**AIM OF THE EXERCISE:** The required answer is the data below, restated word for word with images omitted.

(Entries taken from a collection)
******************************

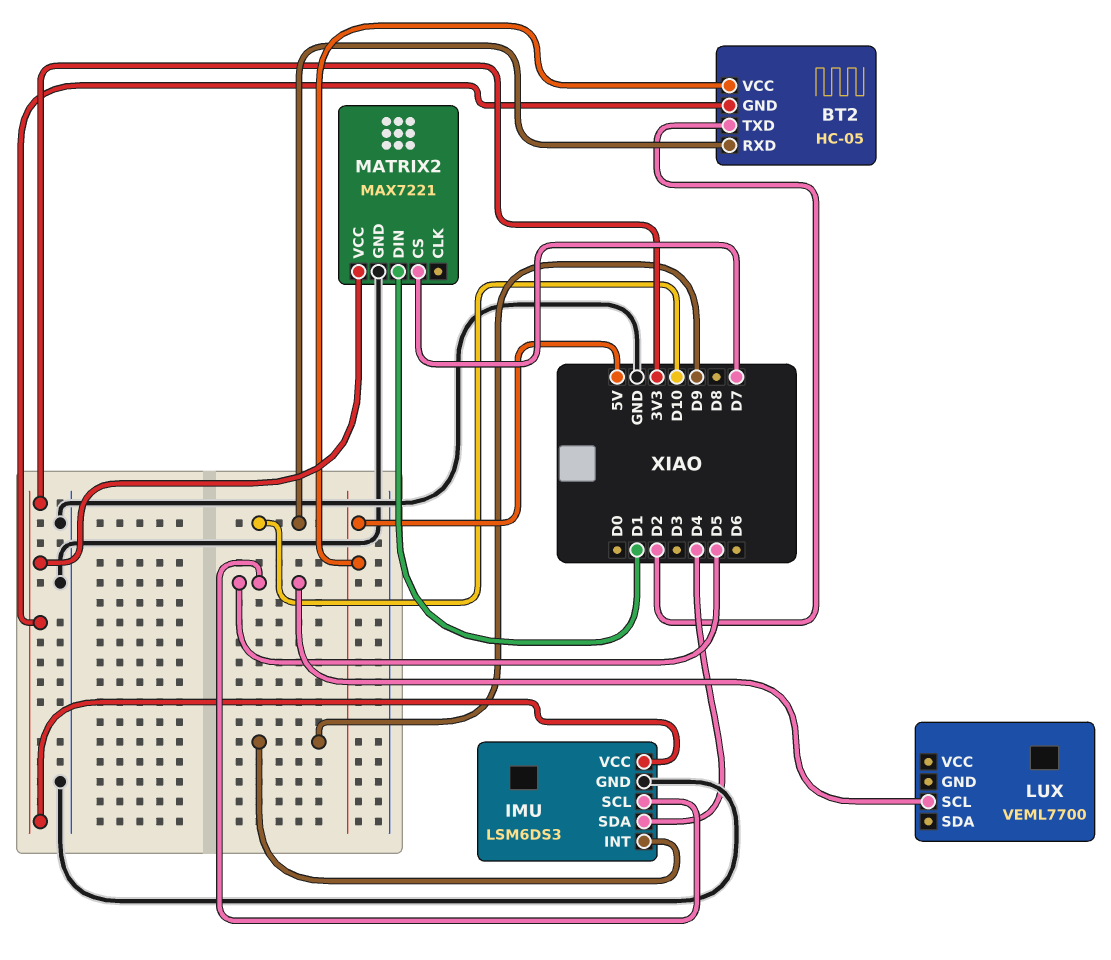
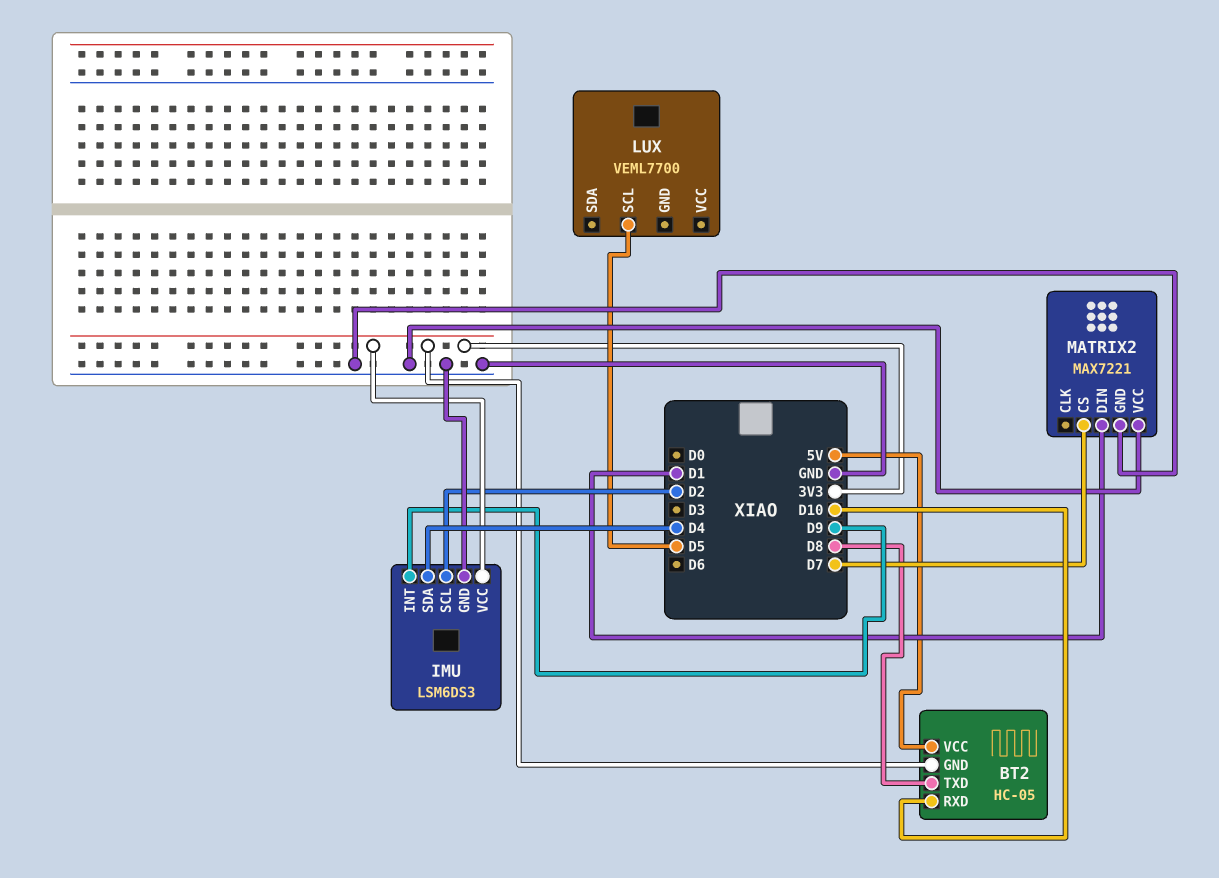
BT2 pin TXD: D2 -> D8
IMU pin SCL: D5 -> D2
MATRIX2 pin VCC: 3V3 -> GND

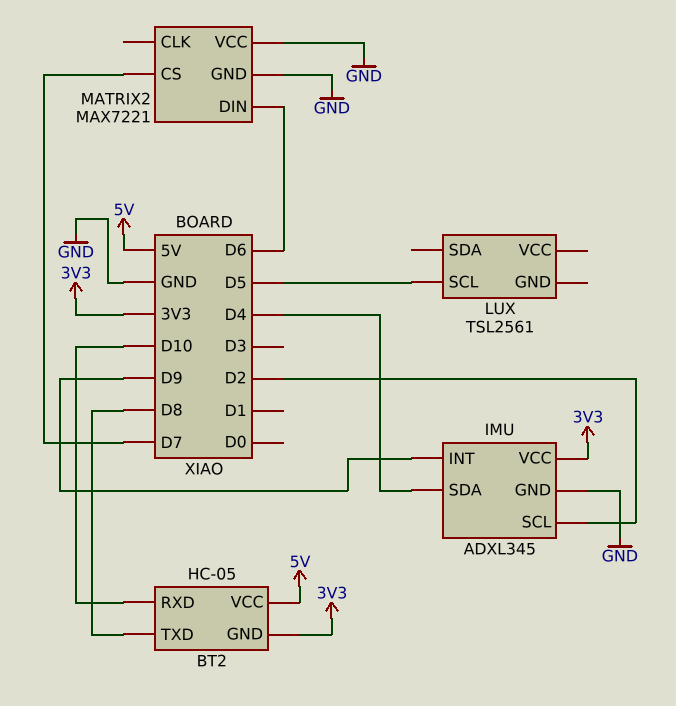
IMU: LSM6DS3 -> ADXL345
LUX: VEML7700 -> TSL2561
MATRIX2 pin DIN: D1 -> D6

******************************

**FINISHED TASK:**
BT2 pin TXD: D2 -> D8
IMU pin SCL: D5 -> D2
MATRIX2 pin VCC: 3V3 -> GND

IMU: LSM6DS3 -> ADXL345
LUX: VEML7700 -> TSL2561
MATRIX2 pin DIN: D1 -> D6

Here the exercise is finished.